Source data —
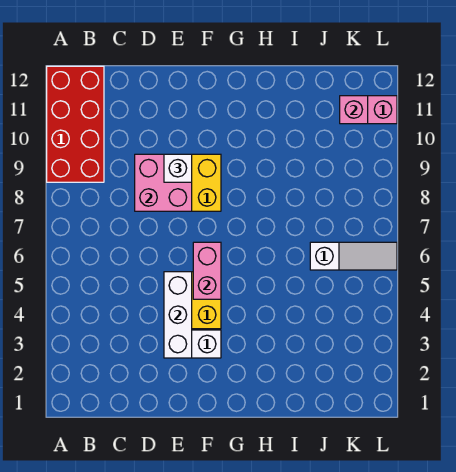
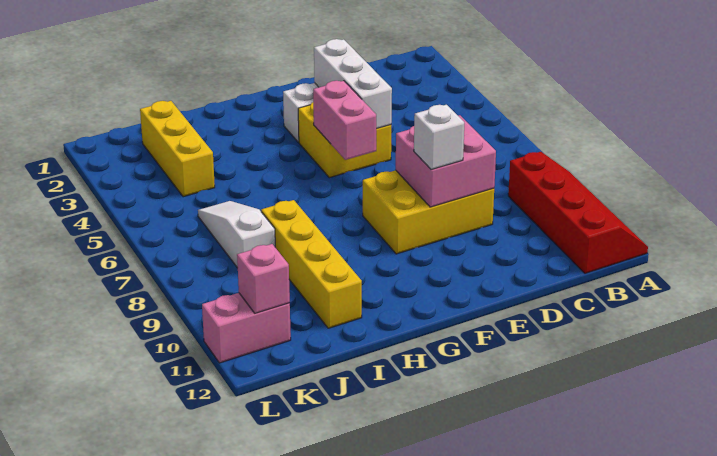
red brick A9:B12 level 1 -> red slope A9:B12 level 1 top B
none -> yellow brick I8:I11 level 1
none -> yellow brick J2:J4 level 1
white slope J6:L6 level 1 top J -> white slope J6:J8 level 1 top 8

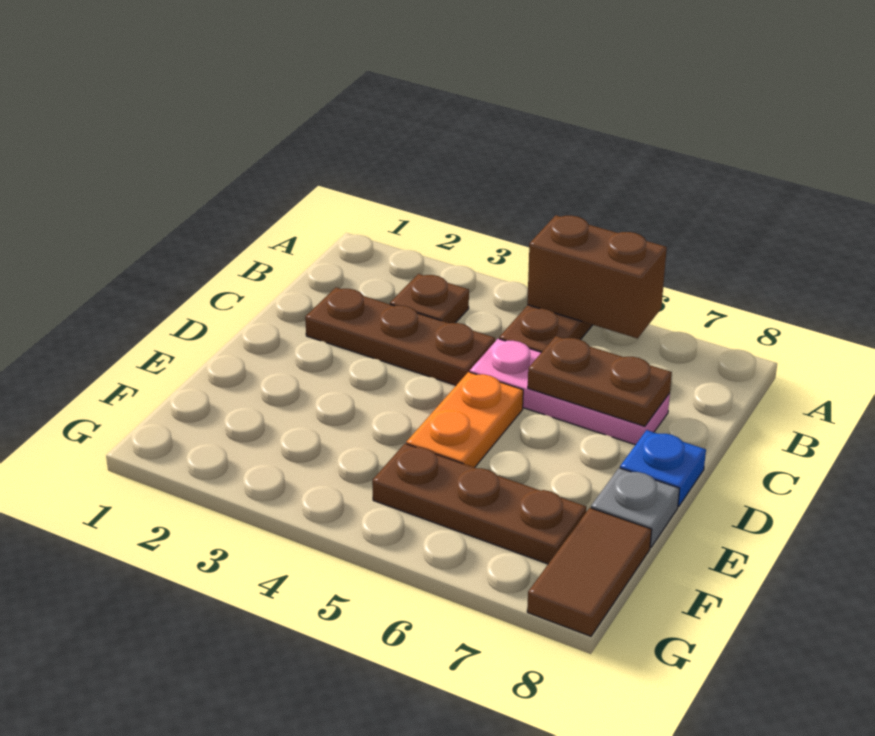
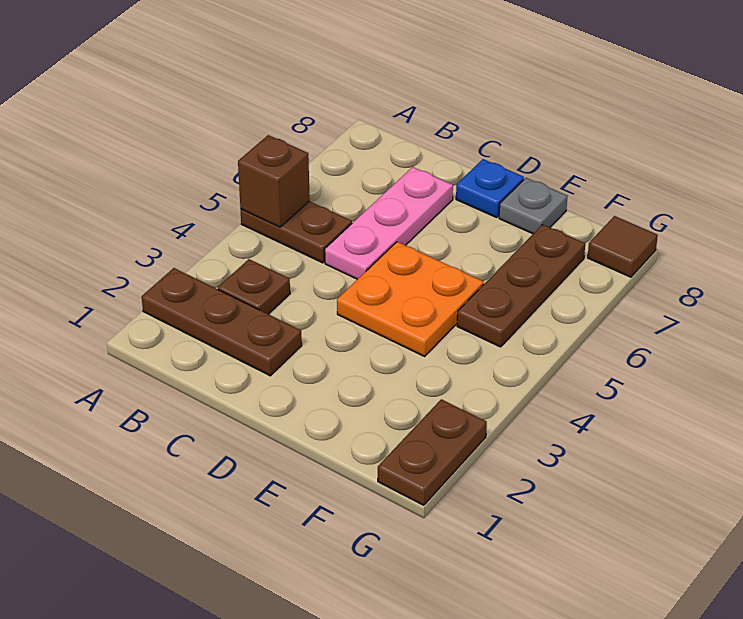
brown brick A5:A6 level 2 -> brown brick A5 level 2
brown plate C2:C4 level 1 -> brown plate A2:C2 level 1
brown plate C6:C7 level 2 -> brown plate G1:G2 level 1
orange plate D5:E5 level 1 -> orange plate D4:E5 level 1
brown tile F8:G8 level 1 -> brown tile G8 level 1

==

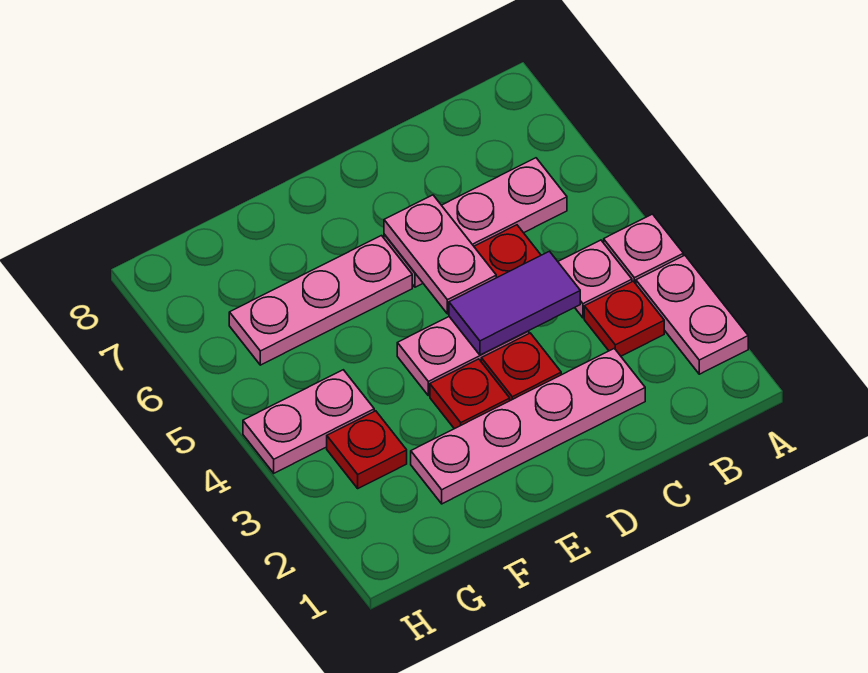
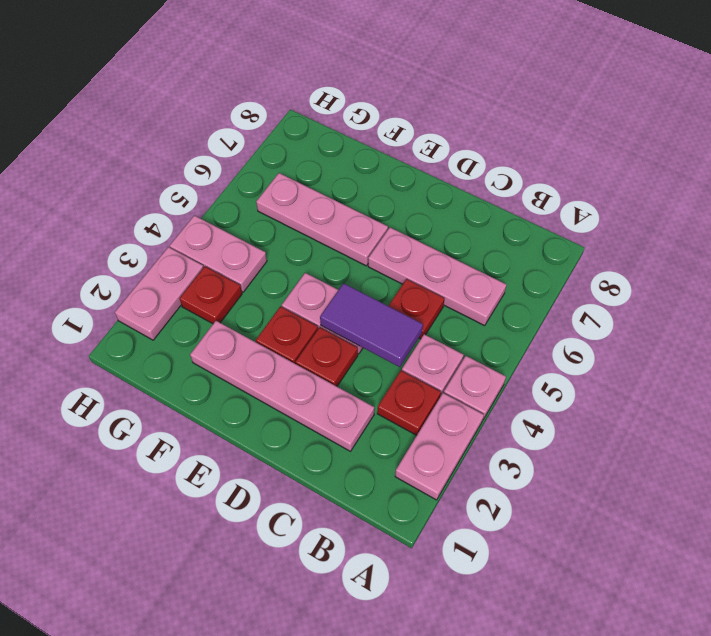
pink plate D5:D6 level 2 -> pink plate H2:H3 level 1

---

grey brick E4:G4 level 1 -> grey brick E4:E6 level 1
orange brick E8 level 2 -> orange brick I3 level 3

Task objective — Output exactly, and only, the lines of the entries above from the one with "none -> yellow brick J2:J4 level 1" up to and including the one with "brown tile F8:G8"; pictures are to be left out.

Exercise output —
none -> yellow brick J2:J4 level 1
white slope J6:L6 level 1 top J -> white slope J6:J8 level 1 top 8

brown brick A5:A6 level 2 -> brown brick A5 level 2
brown plate C2:C4 level 1 -> brown plate A2:C2 level 1
brown plate C6:C7 level 2 -> brown plate G1:G2 level 1
orange plate D5:E5 level 1 -> orange plate D4:E5 level 1
brown tile F8:G8 level 1 -> brown tile G8 level 1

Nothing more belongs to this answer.